-- Work item --
Set down the first line below and each line after it, ending with the one that holds "R202: 56k (+12V, GND) -> 56k (+12V, U201/PD1)". Pictures do not belong in the copy.

-- Supplied data --
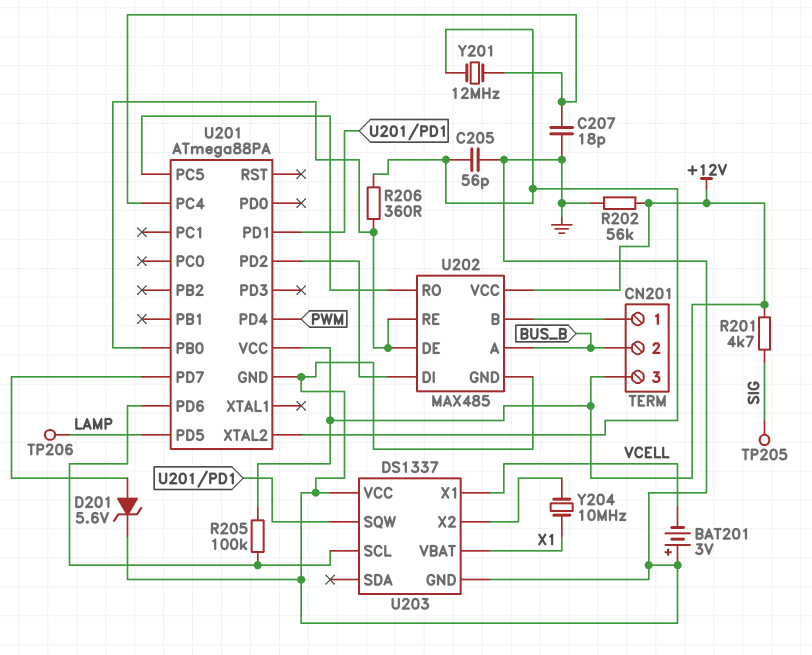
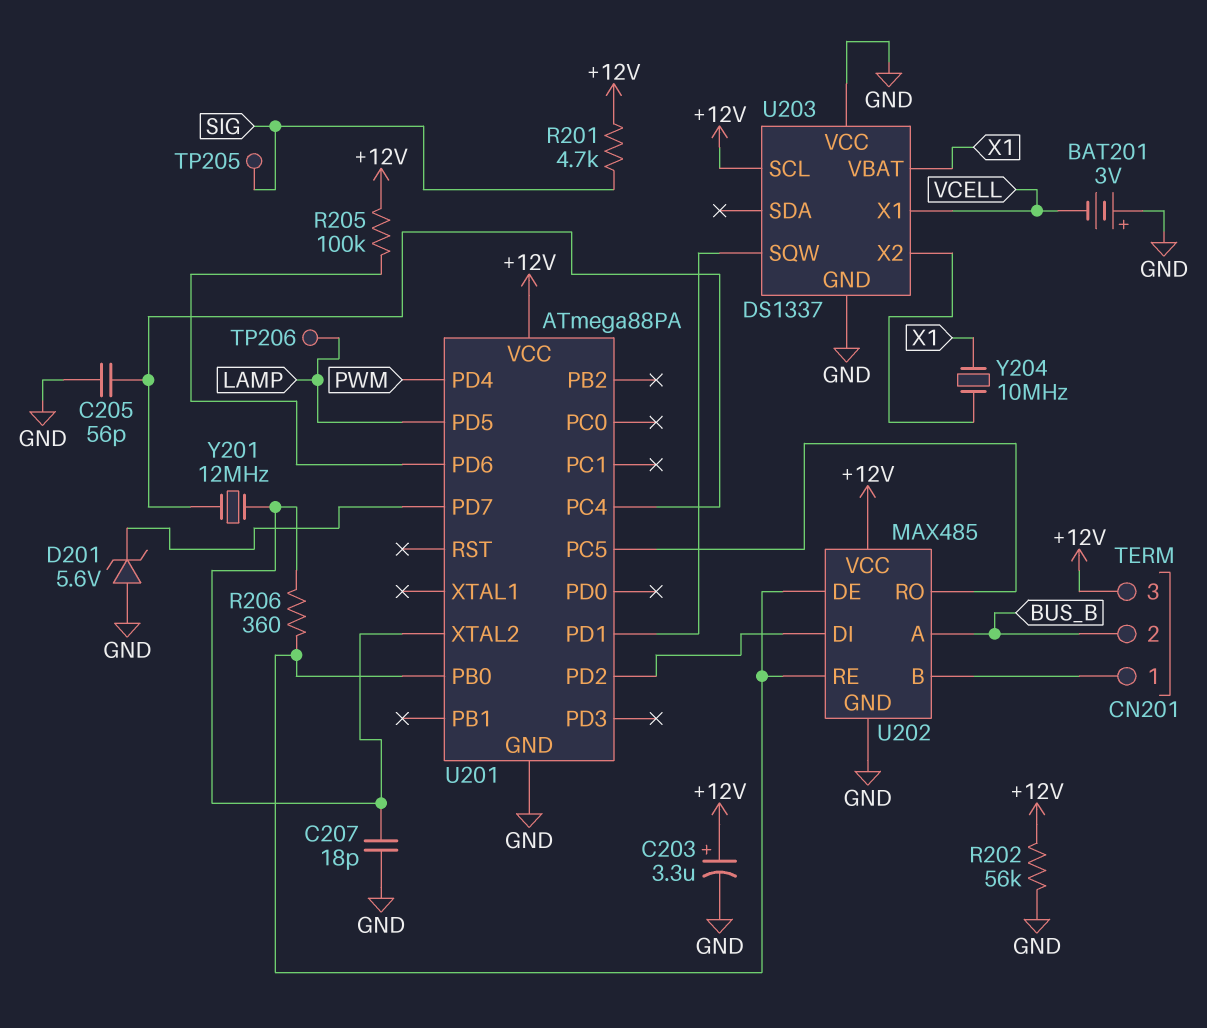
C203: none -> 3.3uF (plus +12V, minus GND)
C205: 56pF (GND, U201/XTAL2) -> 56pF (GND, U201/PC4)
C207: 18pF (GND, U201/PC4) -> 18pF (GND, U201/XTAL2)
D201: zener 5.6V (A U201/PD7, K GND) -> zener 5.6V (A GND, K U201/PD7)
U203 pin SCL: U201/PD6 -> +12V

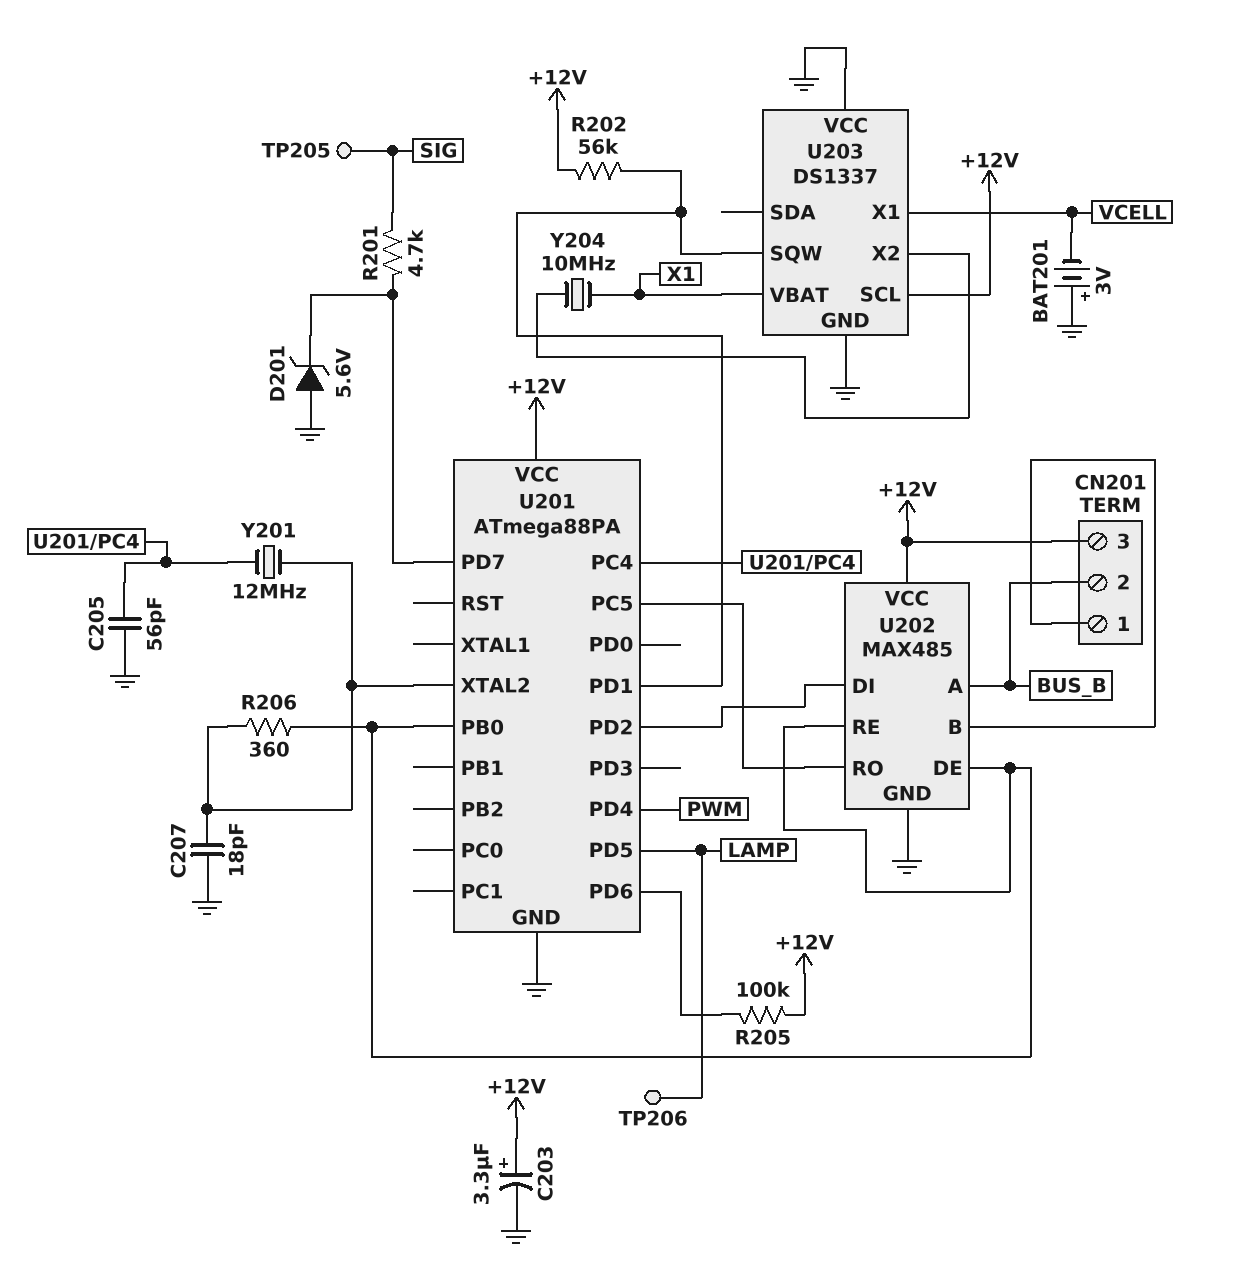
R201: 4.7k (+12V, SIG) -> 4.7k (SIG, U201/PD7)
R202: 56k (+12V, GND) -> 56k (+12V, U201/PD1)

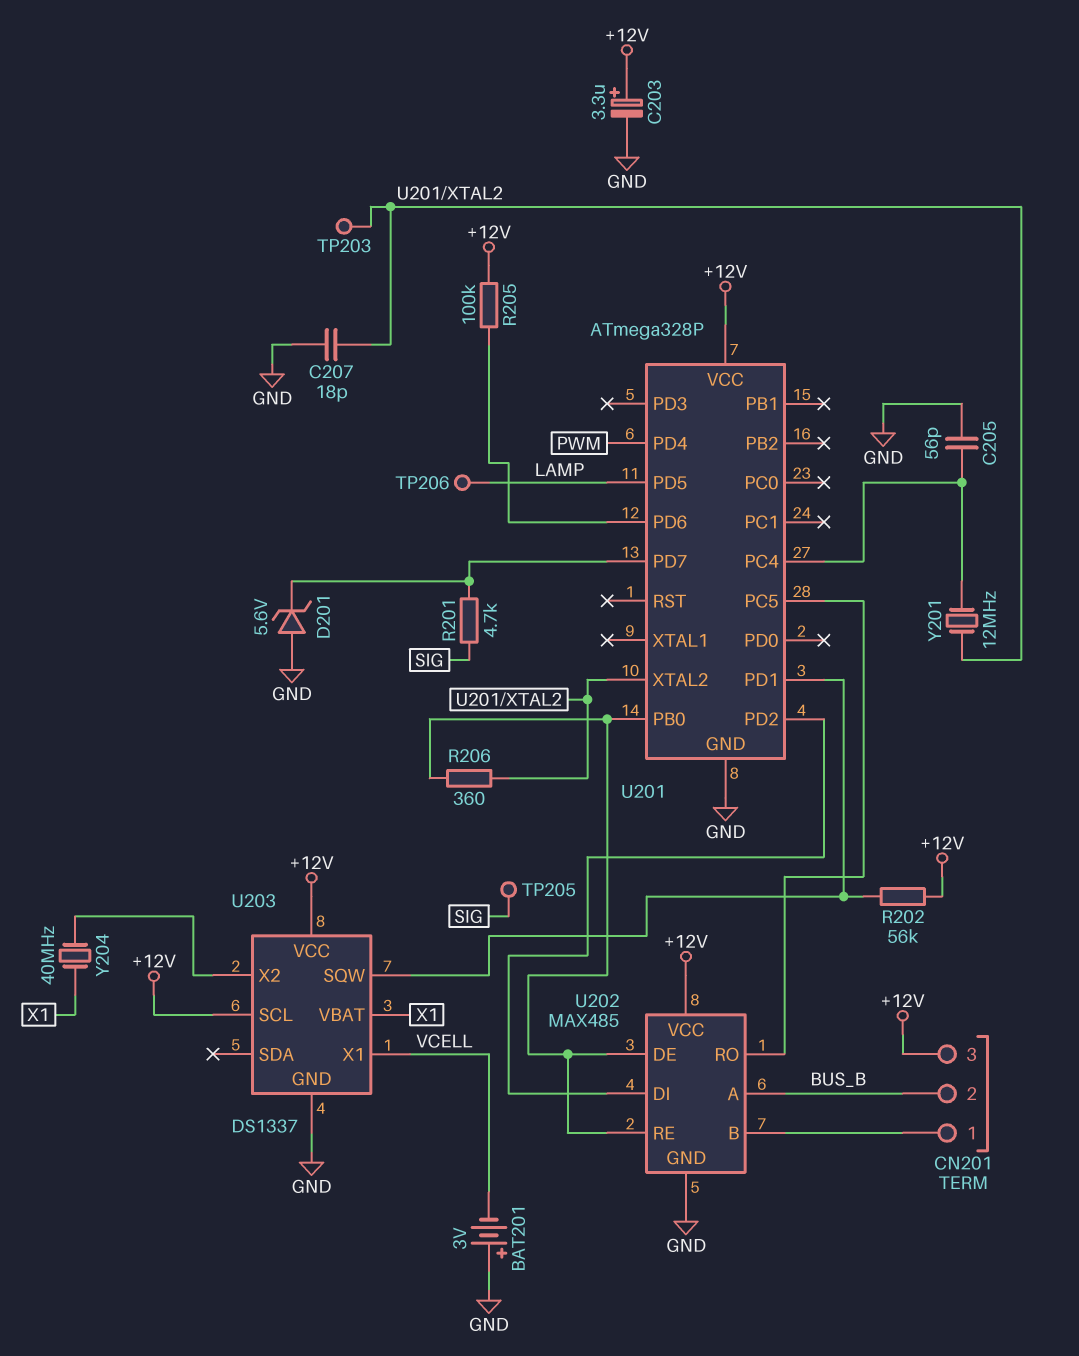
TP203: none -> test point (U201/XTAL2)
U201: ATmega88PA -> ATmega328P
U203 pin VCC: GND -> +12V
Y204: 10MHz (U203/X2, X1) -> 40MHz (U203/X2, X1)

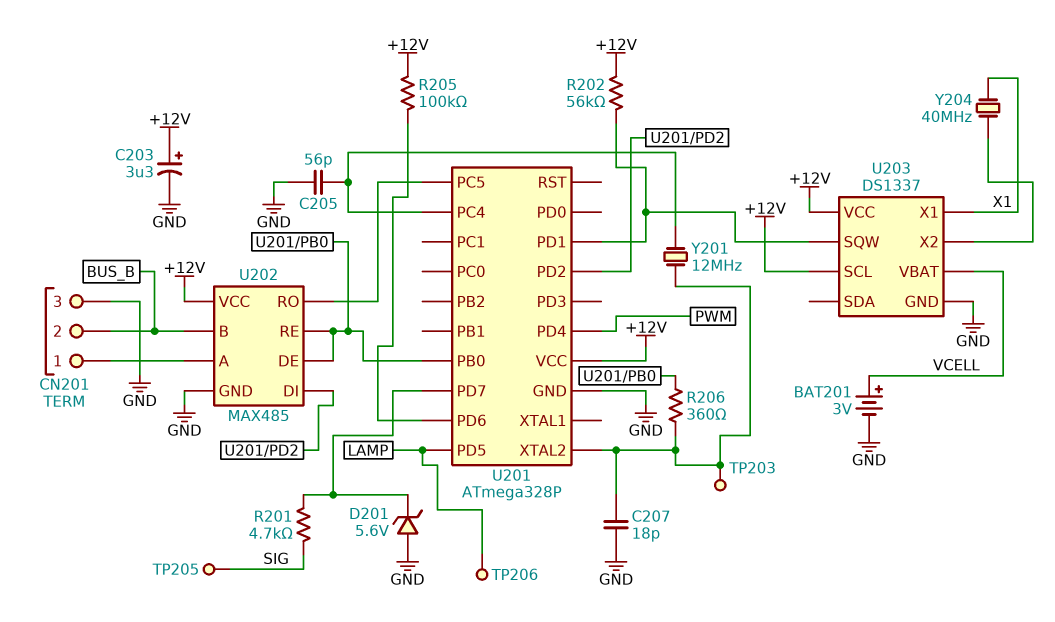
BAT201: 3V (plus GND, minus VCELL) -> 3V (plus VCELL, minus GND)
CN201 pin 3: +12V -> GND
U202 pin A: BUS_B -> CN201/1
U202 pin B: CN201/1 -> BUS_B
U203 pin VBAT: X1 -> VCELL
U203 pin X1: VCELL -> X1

-- Result of the task --
C203: none -> 3.3uF (plus +12V, minus GND)
C205: 56pF (GND, U201/XTAL2) -> 56pF (GND, U201/PC4)
C207: 18pF (GND, U201/PC4) -> 18pF (GND, U201/XTAL2)
D201: zener 5.6V (A U201/PD7, K GND) -> zener 5.6V (A GND, K U201/PD7)
U203 pin SCL: U201/PD6 -> +12V

R201: 4.7k (+12V, SIG) -> 4.7k (SIG, U201/PD7)
R202: 56k (+12V, GND) -> 56k (+12V, U201/PD1)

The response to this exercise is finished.